» **Exercise instructions**:
Give again, exactly and without pictures, the lines running from the line with "none -> red tile F7:G7 level 1" to the end of the records below.

Scene image comparisons:
######

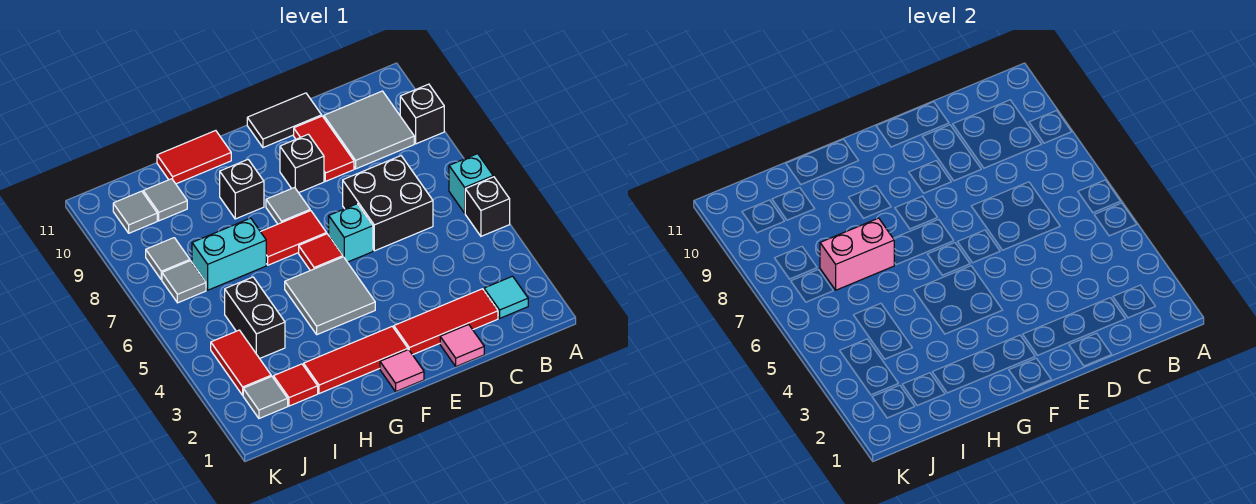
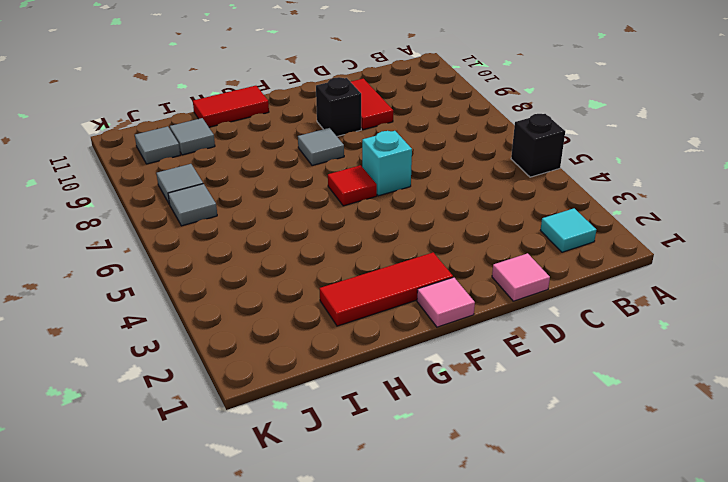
none -> cyan brick A6 level 1
none -> black brick A9 level 1
none -> grey tile B9:C10 level 1
none -> red tile C2:E2 level 1

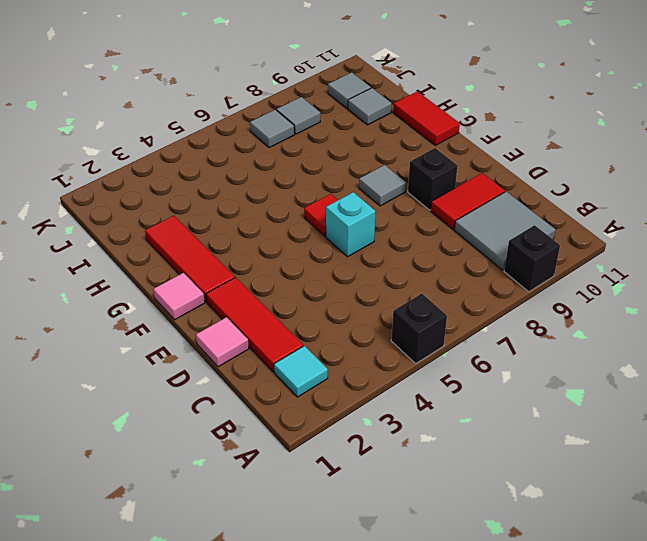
none -> cyan brick A6 level 1
none -> black brick C6:D7 level 1
none -> black tile D11:E11 level 1
none -> grey tile F4:G5 level 1

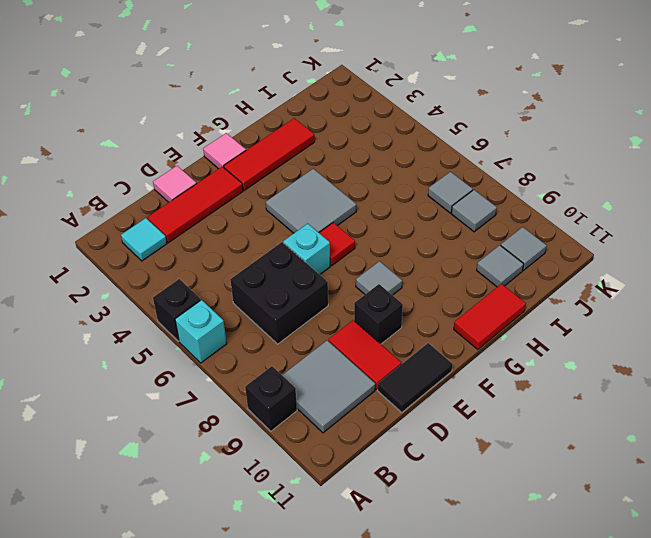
none -> red tile F7:G7 level 1
none -> black brick G9 level 1
none -> cyan brick H7:I7 level 1
none -> red tile I2 level 1

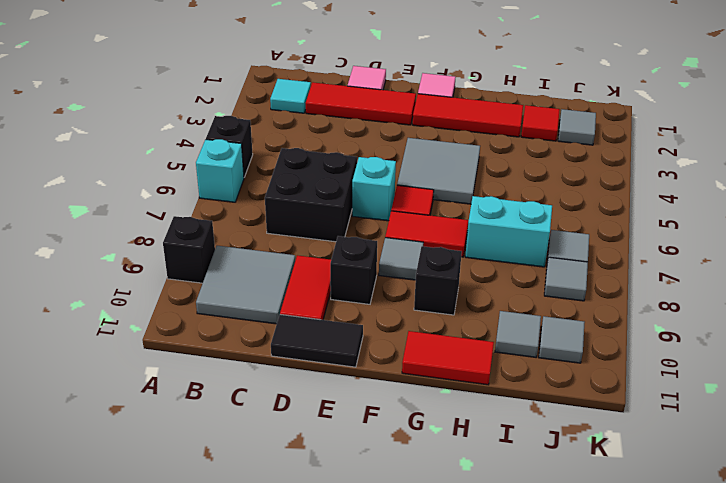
none -> black brick I4:I5 level 1
none -> red tile J3:J4 level 1
none -> pink brick H7:I7 level 2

######

» **Result of this task**:
none -> red tile F7:G7 level 1
none -> black brick G9 level 1
none -> cyan brick H7:I7 level 1
none -> red tile I2 level 1

none -> black brick I4:I5 level 1
none -> red tile J3:J4 level 1
none -> pink brick H7:I7 level 2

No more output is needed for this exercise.